Input records>
━━━
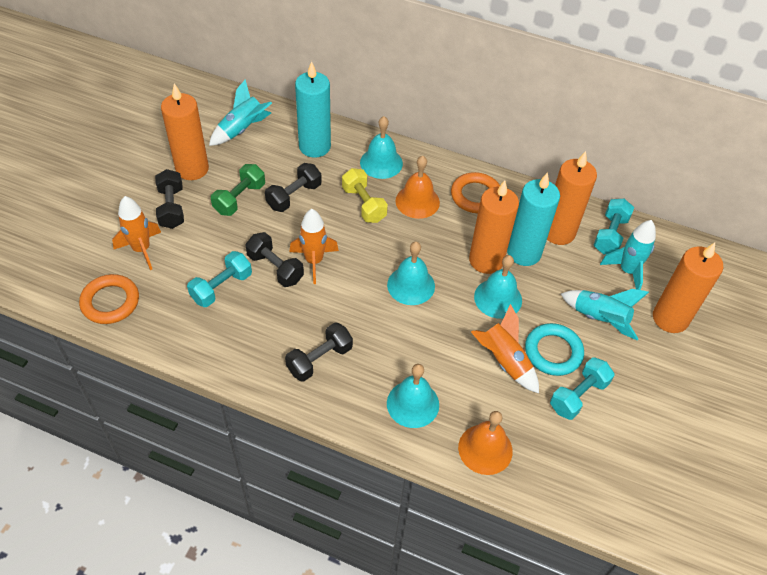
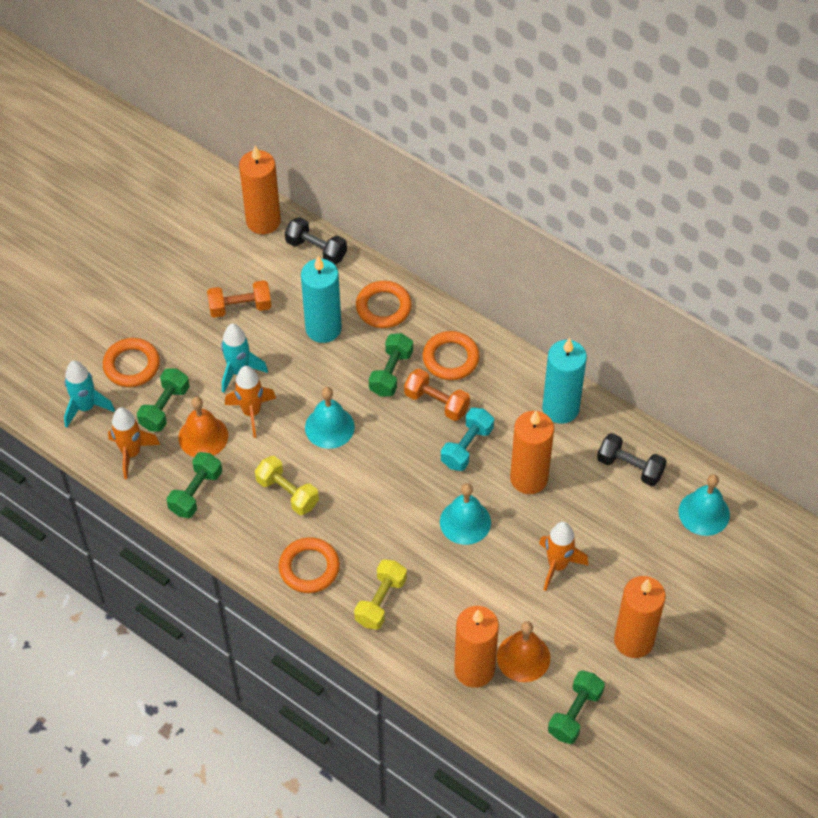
black dumbbell: 4 -> 2
green dumbbell: 1 -> 4
orange dumbbell: 0 -> 2
orange ring: 2 -> 4
turquoise bell: 4 -> 3
turquoise dumbbell: 3 -> 1
turquoise ring: 1 -> 0
turquoise rocket: 3 -> 2
yellow dumbbell: 1 -> 2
━━━
Goal of the exercise> Each line above should be returned exactly as written, apart from any pictures.

Task answer>
black dumbbell: 4 -> 2
green dumbbell: 1 -> 4
orange dumbbell: 0 -> 2
orange ring: 2 -> 4
turquoise bell: 4 -> 3
turquoise dumbbell: 3 -> 1
turquoise ring: 1 -> 0
turquoise rocket: 3 -> 2
yellow dumbbell: 1 -> 2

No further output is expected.